> _Task brief_
Retype only the lines below from the one with "orange rectangle: (320, 309)" to the one with "green circle: (24, 53) -> (12, 66), moved", inclusive, skipping every image.

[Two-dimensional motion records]
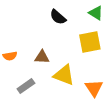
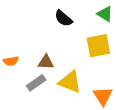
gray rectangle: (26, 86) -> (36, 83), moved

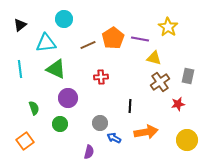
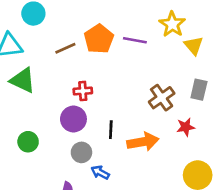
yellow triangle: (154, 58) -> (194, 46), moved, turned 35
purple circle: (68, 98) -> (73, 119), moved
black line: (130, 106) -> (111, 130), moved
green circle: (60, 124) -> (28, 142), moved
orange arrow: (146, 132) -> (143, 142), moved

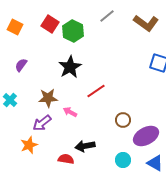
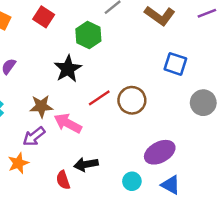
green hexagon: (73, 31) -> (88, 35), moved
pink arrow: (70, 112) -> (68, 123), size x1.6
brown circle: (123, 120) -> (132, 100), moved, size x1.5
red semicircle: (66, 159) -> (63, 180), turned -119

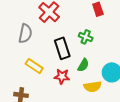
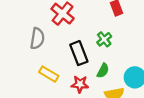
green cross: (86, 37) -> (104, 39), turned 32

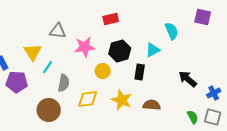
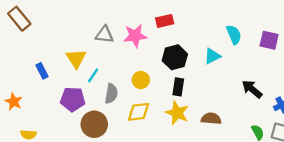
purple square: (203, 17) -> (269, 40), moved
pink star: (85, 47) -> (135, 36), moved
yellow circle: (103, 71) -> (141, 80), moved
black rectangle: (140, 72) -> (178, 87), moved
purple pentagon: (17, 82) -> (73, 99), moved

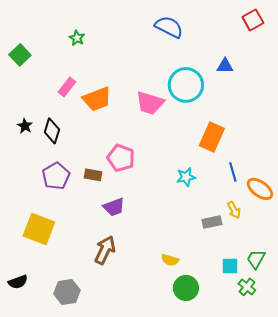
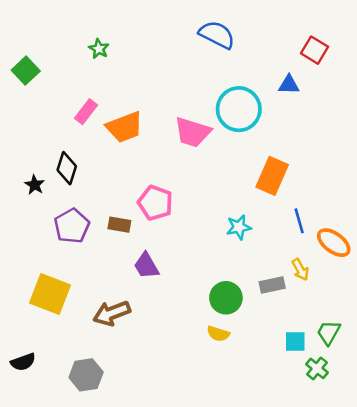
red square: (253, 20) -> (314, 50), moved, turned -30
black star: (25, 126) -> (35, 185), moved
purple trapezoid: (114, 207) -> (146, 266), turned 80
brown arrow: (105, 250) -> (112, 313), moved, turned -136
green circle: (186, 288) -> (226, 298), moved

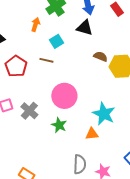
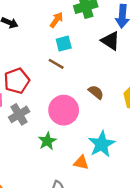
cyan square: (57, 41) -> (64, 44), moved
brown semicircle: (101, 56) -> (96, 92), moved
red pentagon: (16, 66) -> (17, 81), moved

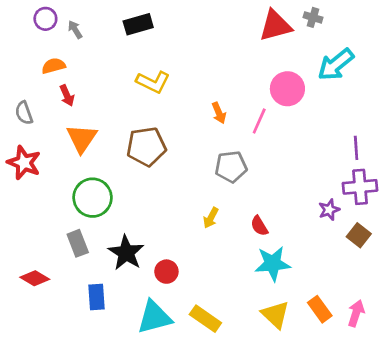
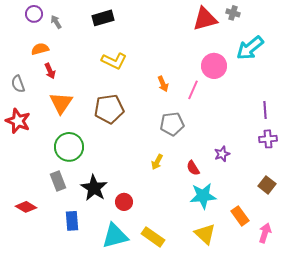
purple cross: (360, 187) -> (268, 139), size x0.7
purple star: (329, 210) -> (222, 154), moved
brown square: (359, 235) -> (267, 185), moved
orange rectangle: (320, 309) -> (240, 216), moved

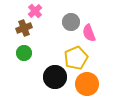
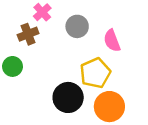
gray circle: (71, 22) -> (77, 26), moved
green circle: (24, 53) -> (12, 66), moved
==
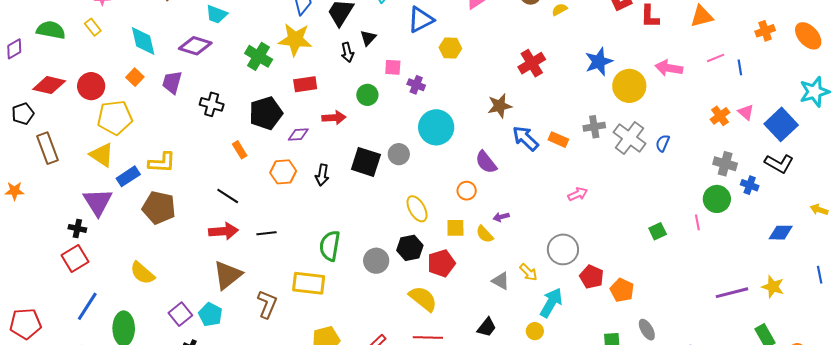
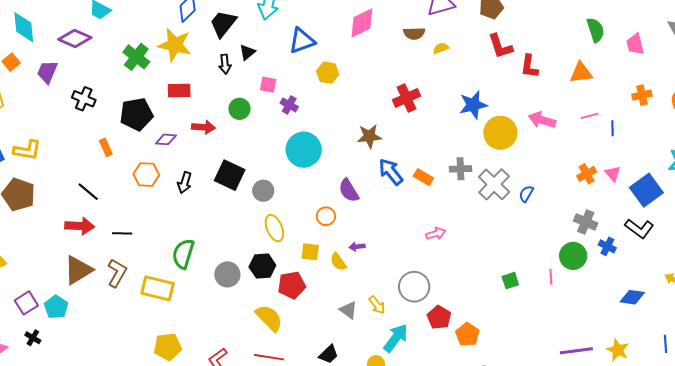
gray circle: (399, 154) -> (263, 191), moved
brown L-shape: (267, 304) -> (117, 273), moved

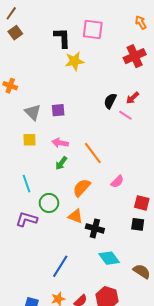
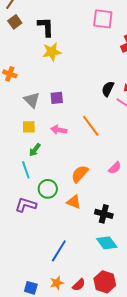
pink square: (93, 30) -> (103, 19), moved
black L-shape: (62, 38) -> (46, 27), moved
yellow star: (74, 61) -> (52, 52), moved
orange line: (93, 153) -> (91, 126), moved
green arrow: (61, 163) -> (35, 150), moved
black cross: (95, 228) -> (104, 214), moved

> _Response area_
orange rectangle: (320, 309) -> (240, 216), moved

gray circle: (71, 22) -> (77, 26), moved
green circle: (24, 53) -> (12, 66), moved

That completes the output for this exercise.